** WHAT IS EXPECTED **
Your answer must consist of the records exactly as given, with no pictures included.
▬▬▬▬▬▬▬▬▬▬
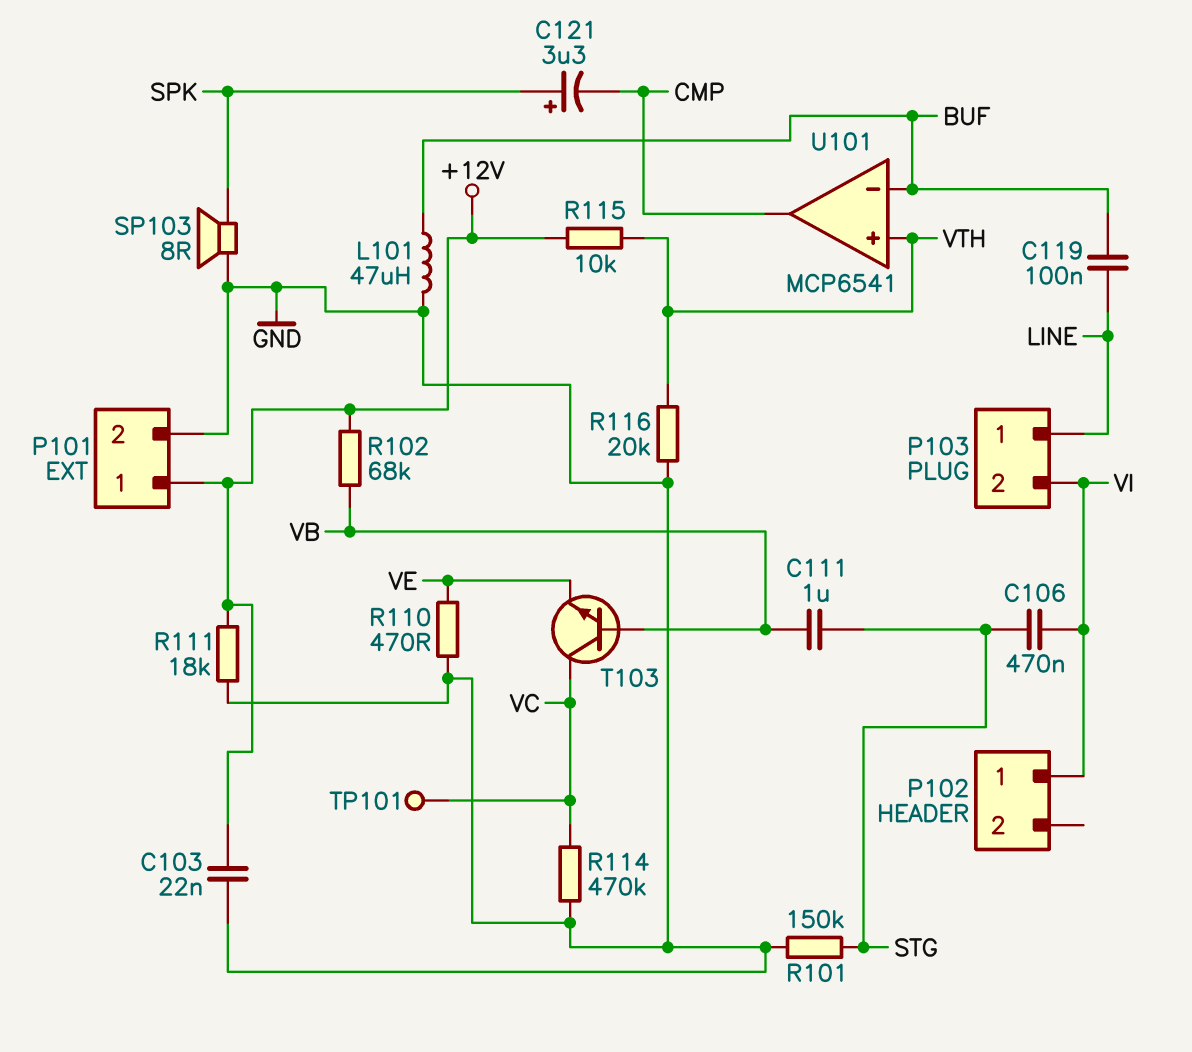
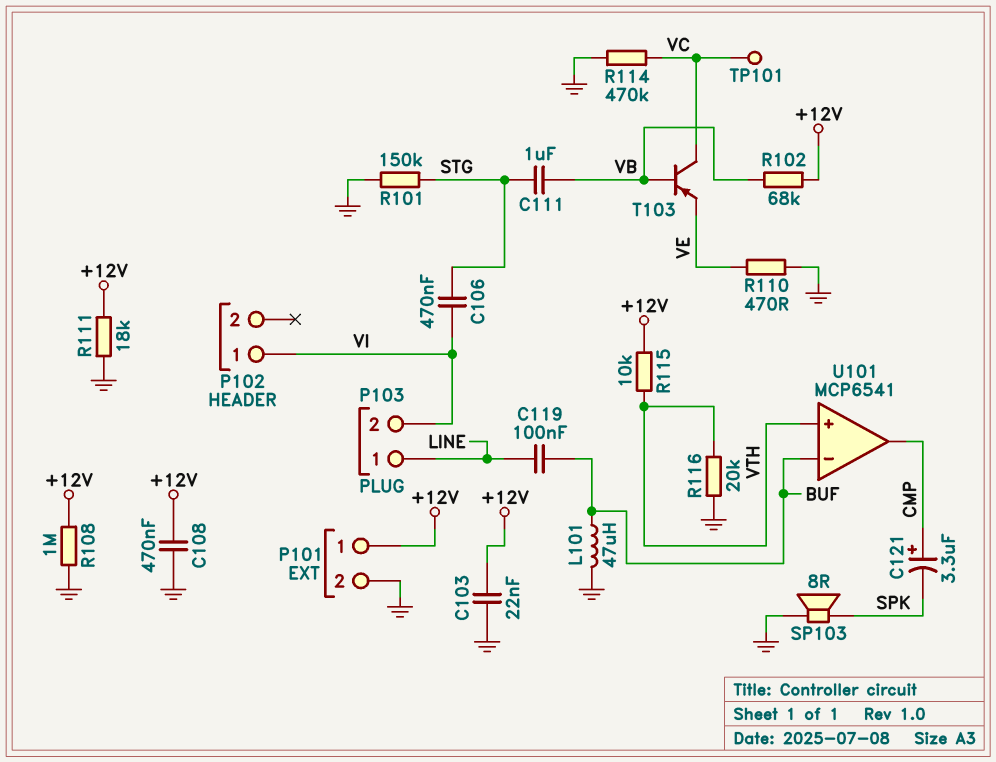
C108: none -> 470nF (+12V, GND)
C121: 3.3uF (plus SPK, minus CMP) -> 3.3uF (plus CMP, minus SPK)
R108: none -> 1M (+12V, GND)
T103: NPN (B VB, C VC, E VE) -> PNP (B VB, C VC, E VE)

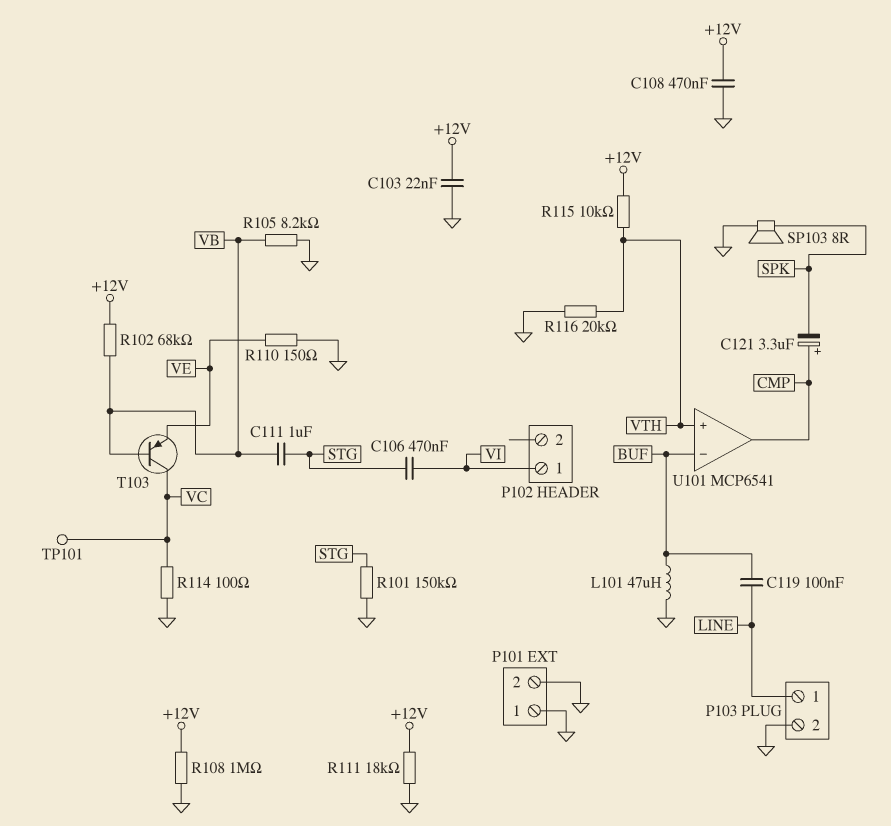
P101 pin 1: +12V -> GND
P103 pin 2: VI -> GND
R105: none -> 8.2k (GND, VB)
R110: 470 (GND, VE) -> 150 (GND, VE)
R114: 470k (GND, VC) -> 100 (GND, VC)

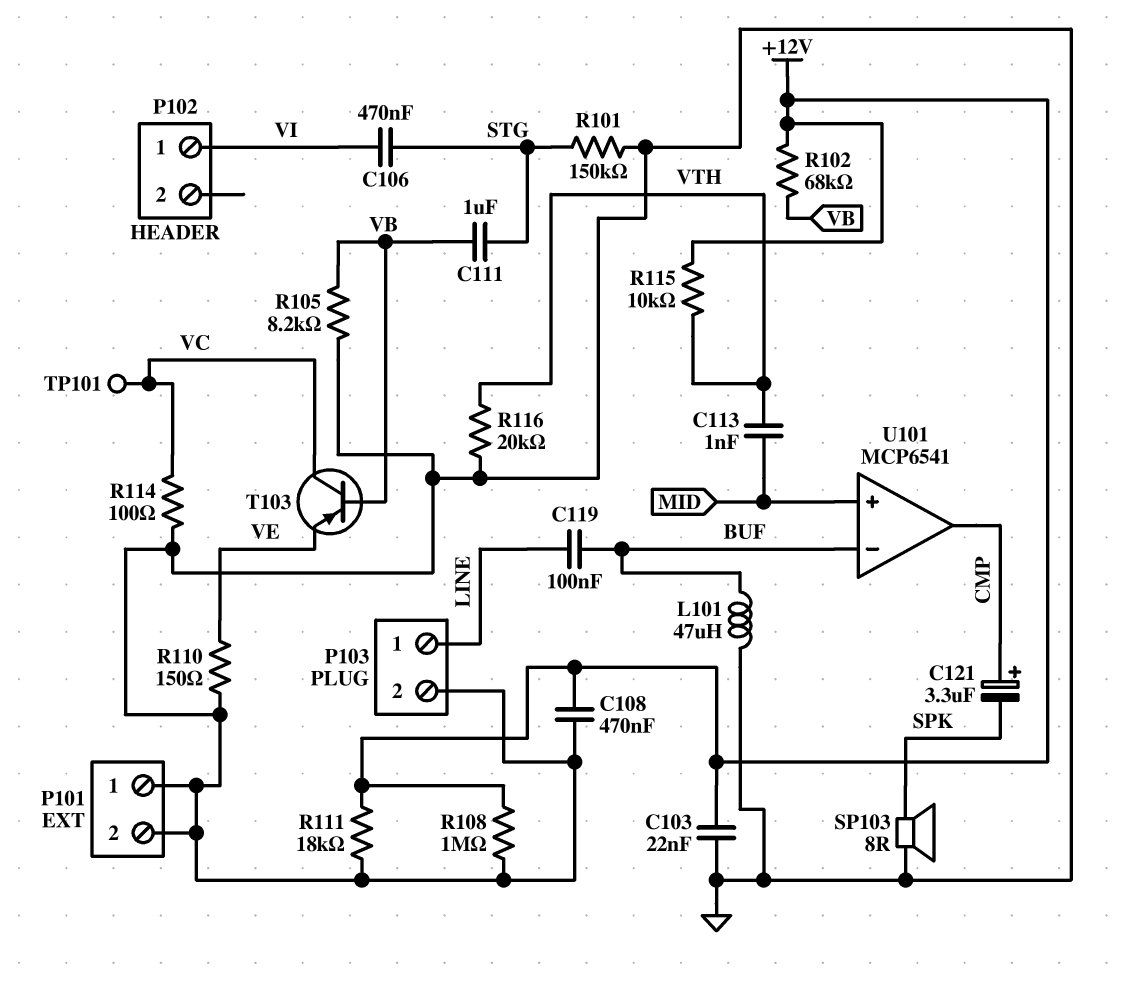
C113: none -> 1nF (MID, VTH)
U101 pin in+: VTH -> MID

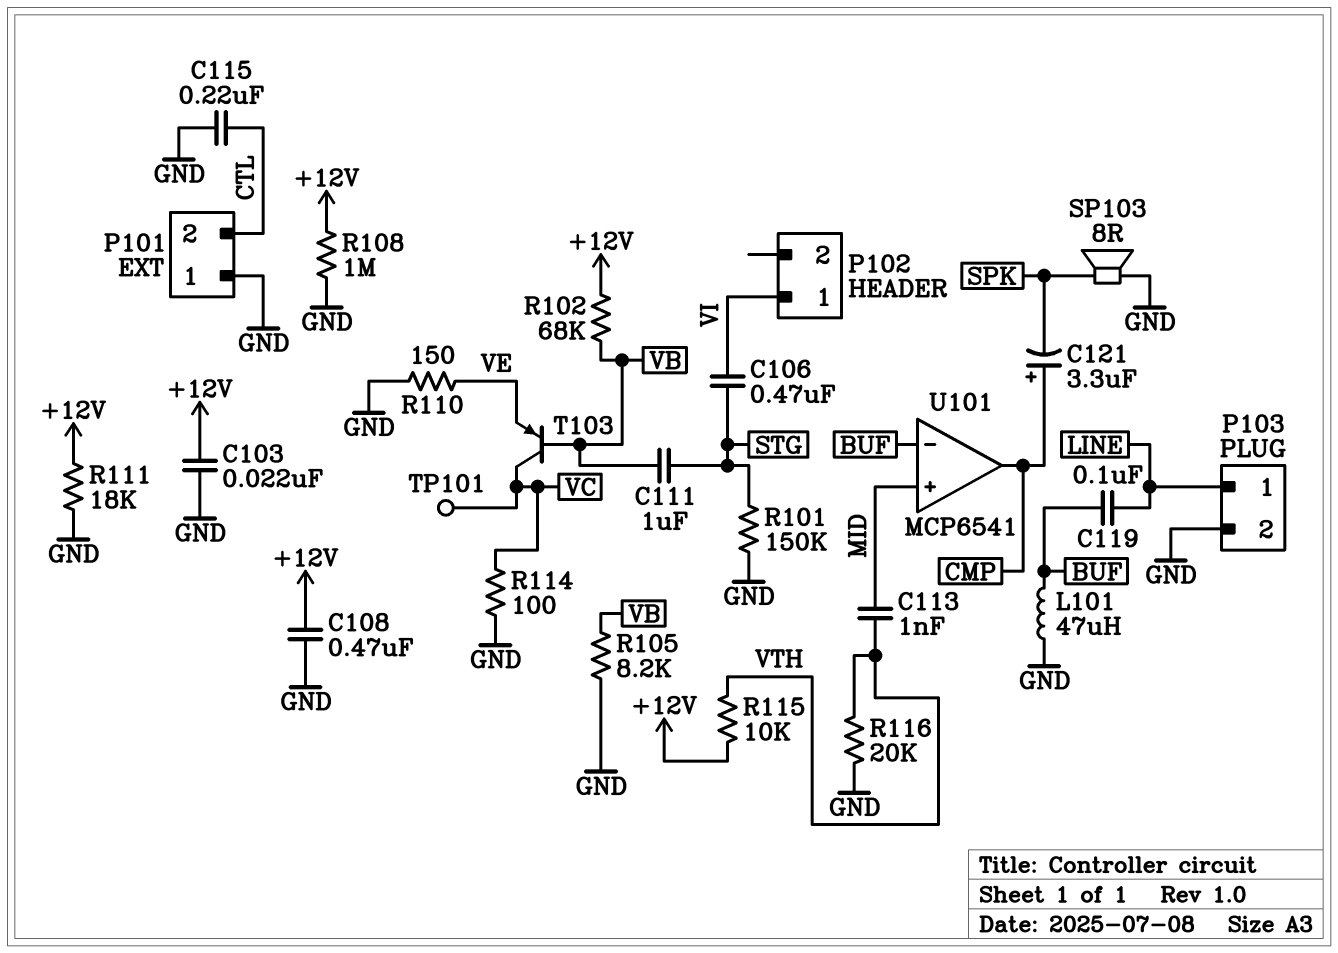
C115: none -> 220nF (CTL, GND)
P101 pin 2: GND -> CTL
▬▬▬▬▬▬▬▬▬▬
** EXERCISE ANSWER **
C108: none -> 470nF (+12V, GND)
C121: 3.3uF (plus SPK, minus CMP) -> 3.3uF (plus CMP, minus SPK)
R108: none -> 1M (+12V, GND)
T103: NPN (B VB, C VC, E VE) -> PNP (B VB, C VC, E VE)

P101 pin 1: +12V -> GND
P103 pin 2: VI -> GND
R105: none -> 8.2k (GND, VB)
R110: 470 (GND, VE) -> 150 (GND, VE)
R114: 470k (GND, VC) -> 100 (GND, VC)

C113: none -> 1nF (MID, VTH)
U101 pin in+: VTH -> MID

C115: none -> 220nF (CTL, GND)
P101 pin 2: GND -> CTL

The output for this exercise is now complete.